Description of the task: Search the listing below for the word "getoselax", and copy every line in which it turns up.
─── Data under study
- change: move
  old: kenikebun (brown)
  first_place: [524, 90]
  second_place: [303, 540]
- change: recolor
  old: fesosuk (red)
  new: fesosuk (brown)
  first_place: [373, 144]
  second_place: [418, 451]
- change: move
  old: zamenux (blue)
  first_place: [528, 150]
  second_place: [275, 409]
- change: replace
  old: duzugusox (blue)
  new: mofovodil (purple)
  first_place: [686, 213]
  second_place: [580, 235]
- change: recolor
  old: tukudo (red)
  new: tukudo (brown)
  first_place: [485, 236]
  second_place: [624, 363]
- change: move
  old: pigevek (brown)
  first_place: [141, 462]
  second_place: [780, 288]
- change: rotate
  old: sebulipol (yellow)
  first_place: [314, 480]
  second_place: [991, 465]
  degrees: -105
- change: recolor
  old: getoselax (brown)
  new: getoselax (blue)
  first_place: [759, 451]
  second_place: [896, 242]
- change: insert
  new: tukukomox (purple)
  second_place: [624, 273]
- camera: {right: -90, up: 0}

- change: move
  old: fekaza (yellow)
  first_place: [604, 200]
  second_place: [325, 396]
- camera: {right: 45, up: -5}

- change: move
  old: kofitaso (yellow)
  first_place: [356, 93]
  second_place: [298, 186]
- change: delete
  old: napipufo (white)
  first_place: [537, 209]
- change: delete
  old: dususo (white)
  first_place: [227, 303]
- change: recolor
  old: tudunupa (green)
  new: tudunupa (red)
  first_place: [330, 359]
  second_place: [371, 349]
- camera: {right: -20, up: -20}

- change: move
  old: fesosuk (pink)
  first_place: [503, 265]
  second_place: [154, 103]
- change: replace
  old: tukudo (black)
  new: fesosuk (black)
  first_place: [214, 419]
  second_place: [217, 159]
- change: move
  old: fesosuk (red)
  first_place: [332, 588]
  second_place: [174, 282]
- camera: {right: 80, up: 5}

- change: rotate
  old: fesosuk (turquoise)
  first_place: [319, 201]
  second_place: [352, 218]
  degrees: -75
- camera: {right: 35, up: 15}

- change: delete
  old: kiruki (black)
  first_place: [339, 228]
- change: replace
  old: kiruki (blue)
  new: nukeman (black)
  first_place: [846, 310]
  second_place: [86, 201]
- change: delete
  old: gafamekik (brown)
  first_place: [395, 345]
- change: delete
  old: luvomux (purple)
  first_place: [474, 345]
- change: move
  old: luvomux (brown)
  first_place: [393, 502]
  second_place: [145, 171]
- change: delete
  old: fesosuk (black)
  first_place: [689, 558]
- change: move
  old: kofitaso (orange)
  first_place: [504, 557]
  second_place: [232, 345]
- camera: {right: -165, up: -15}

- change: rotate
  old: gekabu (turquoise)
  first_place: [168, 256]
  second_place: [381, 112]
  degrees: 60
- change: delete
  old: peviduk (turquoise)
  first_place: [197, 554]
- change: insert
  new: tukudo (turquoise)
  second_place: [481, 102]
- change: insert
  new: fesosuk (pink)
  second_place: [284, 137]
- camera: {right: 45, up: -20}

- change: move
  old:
──────
Result of the exercise:
  old: getoselax (brown)
  new: getoselax (blue)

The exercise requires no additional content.